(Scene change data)

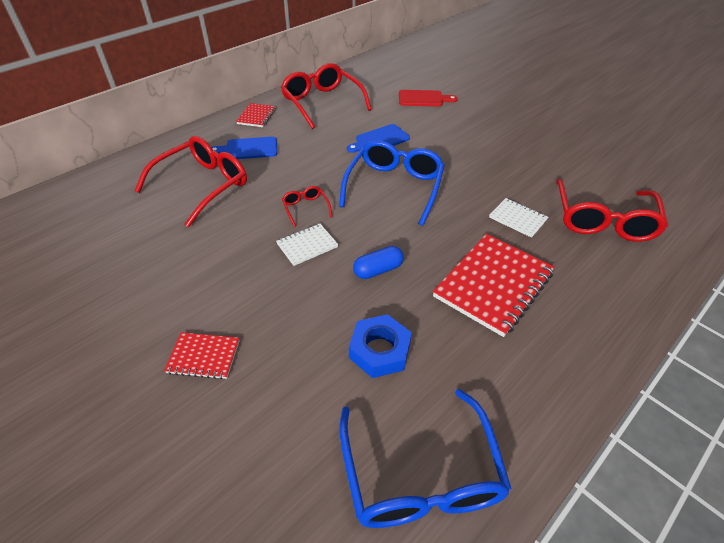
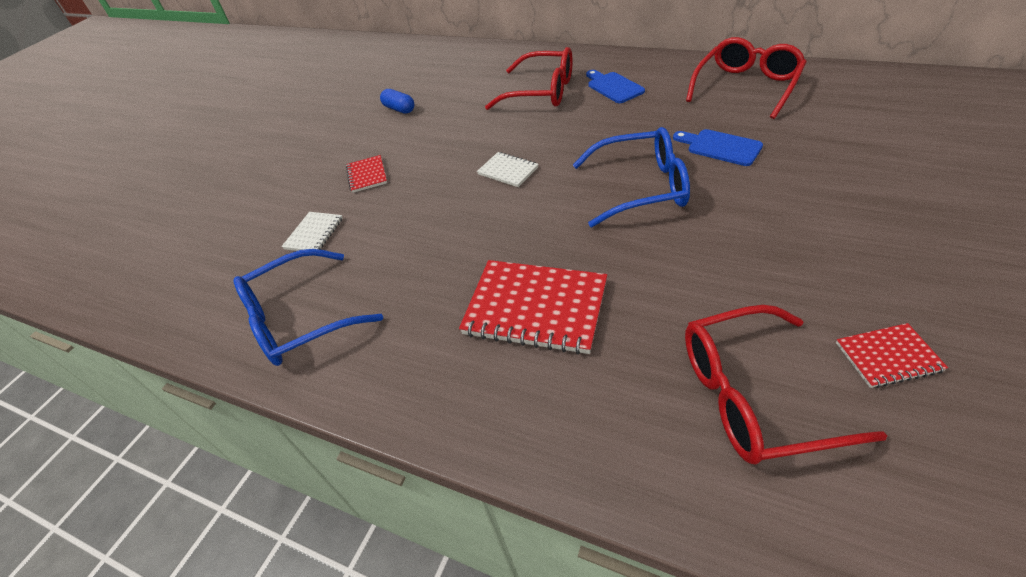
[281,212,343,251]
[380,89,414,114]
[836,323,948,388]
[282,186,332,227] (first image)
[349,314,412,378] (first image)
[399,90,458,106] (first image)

§ **Problem to work on**: Set down nothing but the lines from the one with "[282,186,332,227] (first image)" through the end of the records, keeping each line exactly as written and including both ends.

§ **Answer**:
[282,186,332,227] (first image)
[349,314,412,378] (first image)
[399,90,458,106] (first image)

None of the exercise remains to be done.